── Data to process

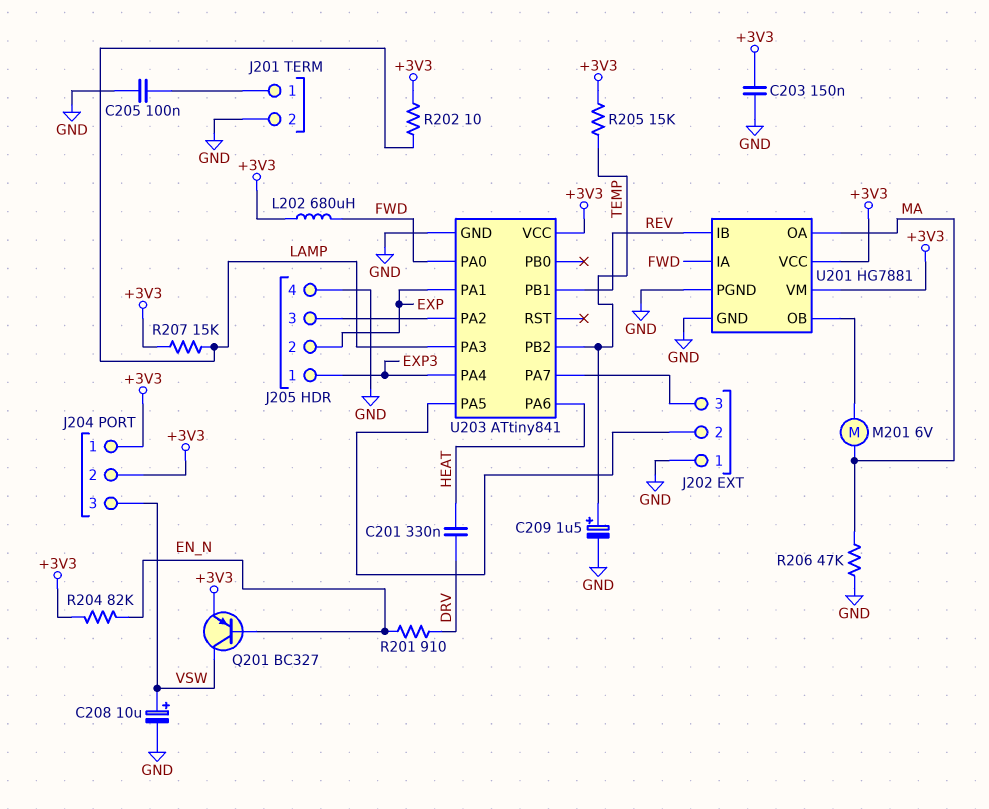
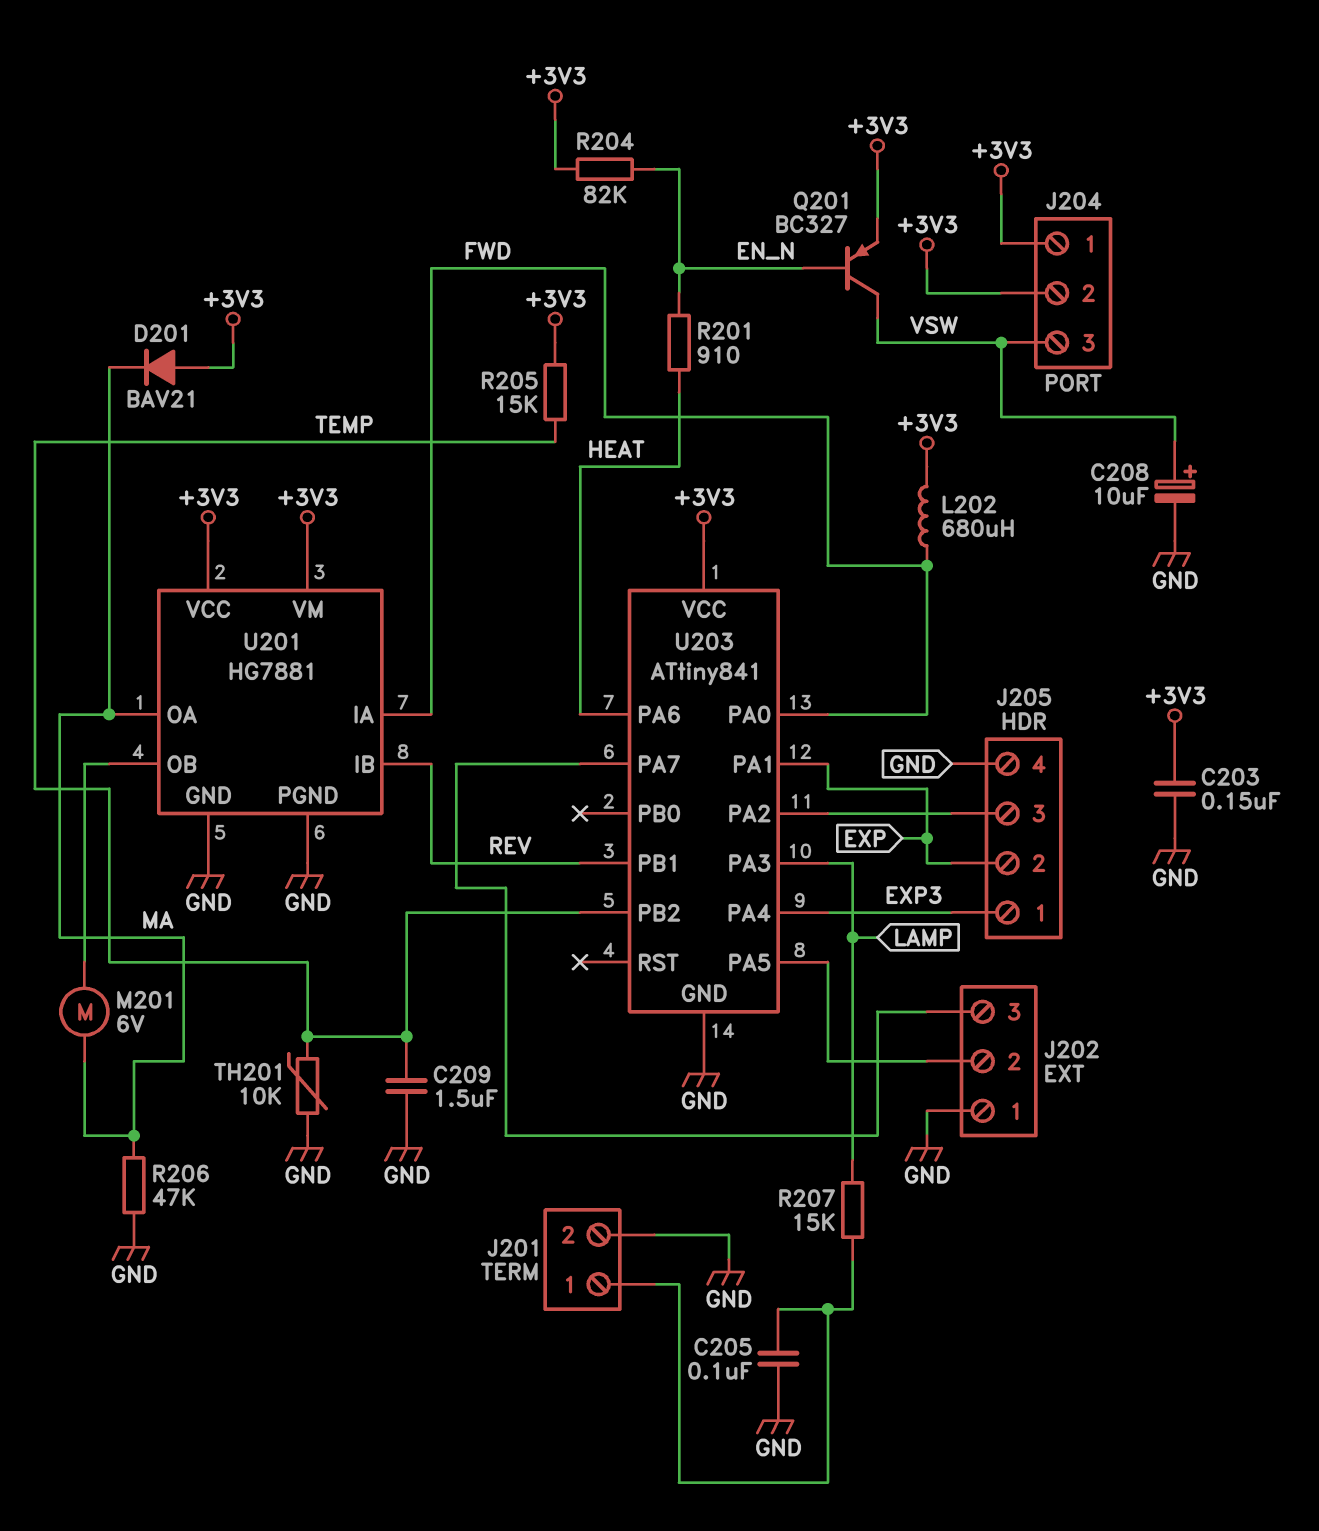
C201: 330nF (DRV, HEAT) -> none
C209: 1.5uF (plus TEMP, minus GND) -> 1.5uF (GND, TEMP)
D201: none -> diode BAV21 (A +3V3, K MA)
R201: 910 (DRV, EN_N) -> 910 (EN_N, HEAT)
R202: 10 (+3V3, LAMP) -> none
R207: 15k (+3V3, LAMP) -> 15k (J201/1, LAMP)
TH201: none -> 10k (GND, TEMP)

────

-- Directions --
Find "D201: none -> diode BAV21 (A +3V3, K MA)" in the entries above, then repeat its line and all lines after it exactly, down to the last line.

-- Expected answer --
D201: none -> diode BAV21 (A +3V3, K MA)
R201: 910 (DRV, EN_N) -> 910 (EN_N, HEAT)
R202: 10 (+3V3, LAMP) -> none
R207: 15k (+3V3, LAMP) -> 15k (J201/1, LAMP)
TH201: none -> 10k (GND, TEMP)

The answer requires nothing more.